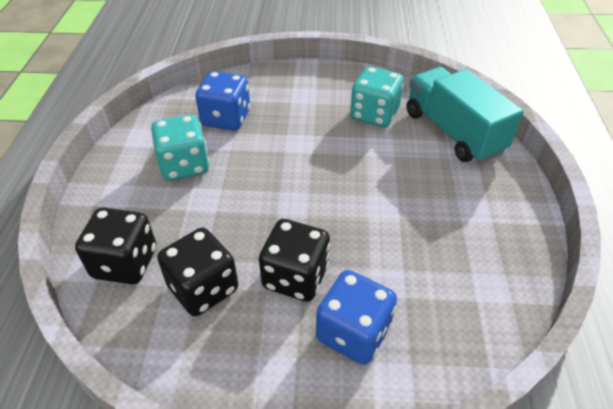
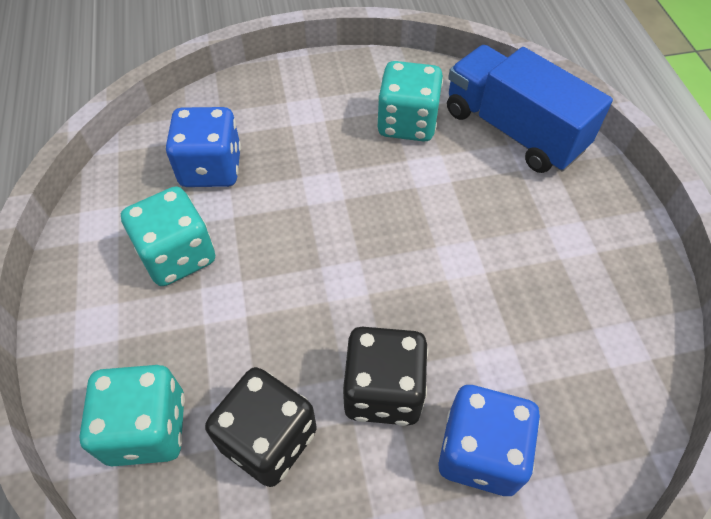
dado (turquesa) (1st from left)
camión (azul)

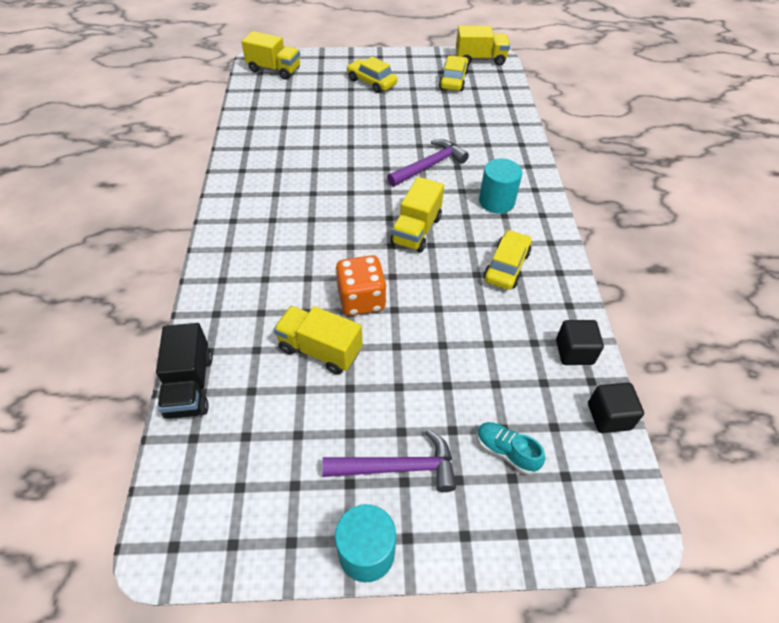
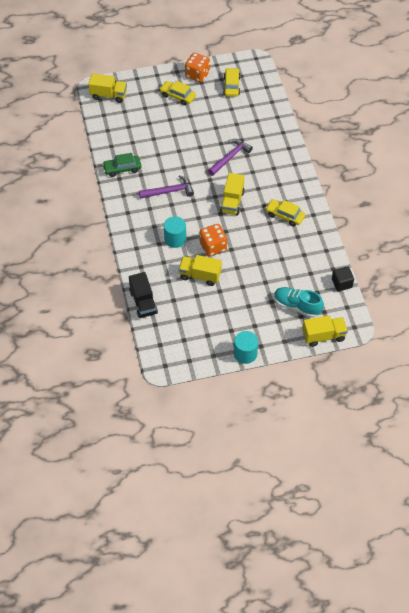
martillo (morado) (1st from left)
camión (amarillo) (4th from left)
zapato (turquesa)
cilindro (turquesa) (1st from left)
coche (amarillo) (3rd from left)
cubo (negro) (1st from left in the first image)
coche (verde)
dado (naranja) (1st from left)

+---+

- **AIM OF THE EXERCISE**
Word for word, restate the lines from the one holding "cilindro (turquesa) (1st from left)" to the last line of the records.

- **TASK RESULT**
cilindro (turquesa) (1st from left)
coche (amarillo) (3rd from left)
cubo (negro) (1st from left in the first image)
coche (verde)
dado (naranja) (1st from left)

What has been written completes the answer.